### Task details
Where the records contain images, omit them, and repeat everything else word for word.
____________________
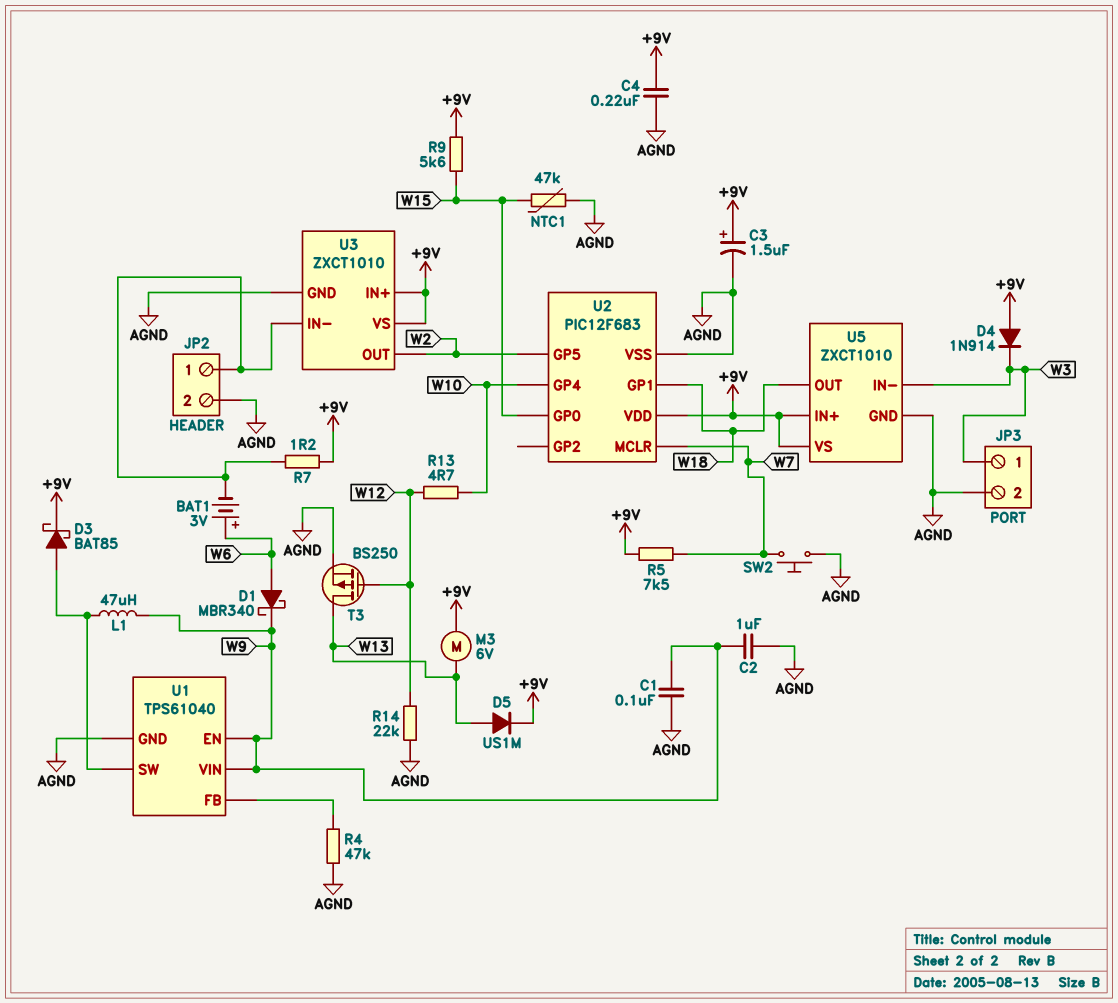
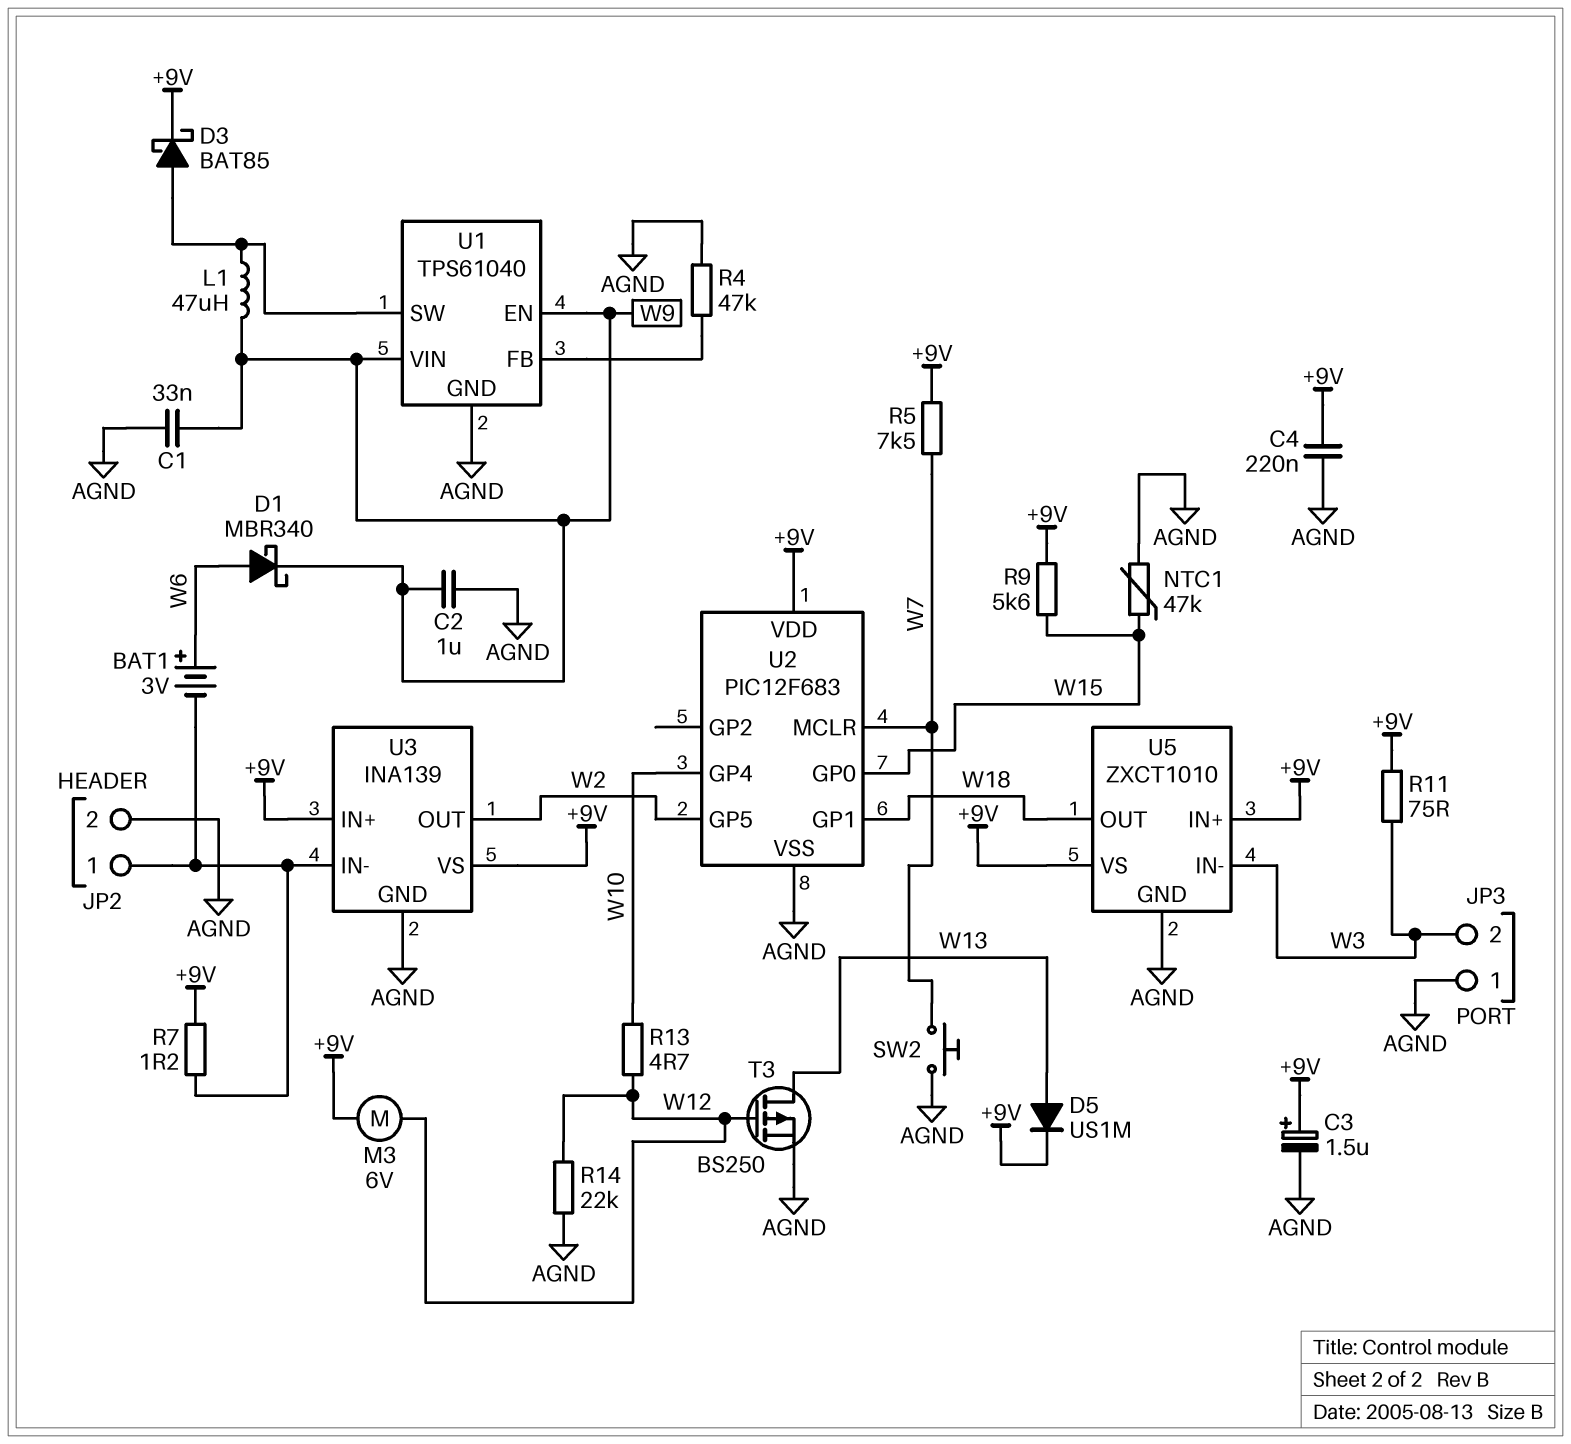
C1: 100nF (AGND, W9) -> 33nF (AGND, W9)
D4: diode 1N914 (A +9V, K W3) -> none
JP3 pin 1: W3 -> AGND
JP3 pin 2: AGND -> W3
M3: motor 6V (+9V, W13) -> motor 6V (+9V, W12)
R11: none -> 75 (+9V, W3)
U3: ZXCT1010 -> INA139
____________________
### Output for this task
C1: 100nF (AGND, W9) -> 33nF (AGND, W9)
D4: diode 1N914 (A +9V, K W3) -> none
JP3 pin 1: W3 -> AGND
JP3 pin 2: AGND -> W3
M3: motor 6V (+9V, W13) -> motor 6V (+9V, W12)
R11: none -> 75 (+9V, W3)
U3: ZXCT1010 -> INA139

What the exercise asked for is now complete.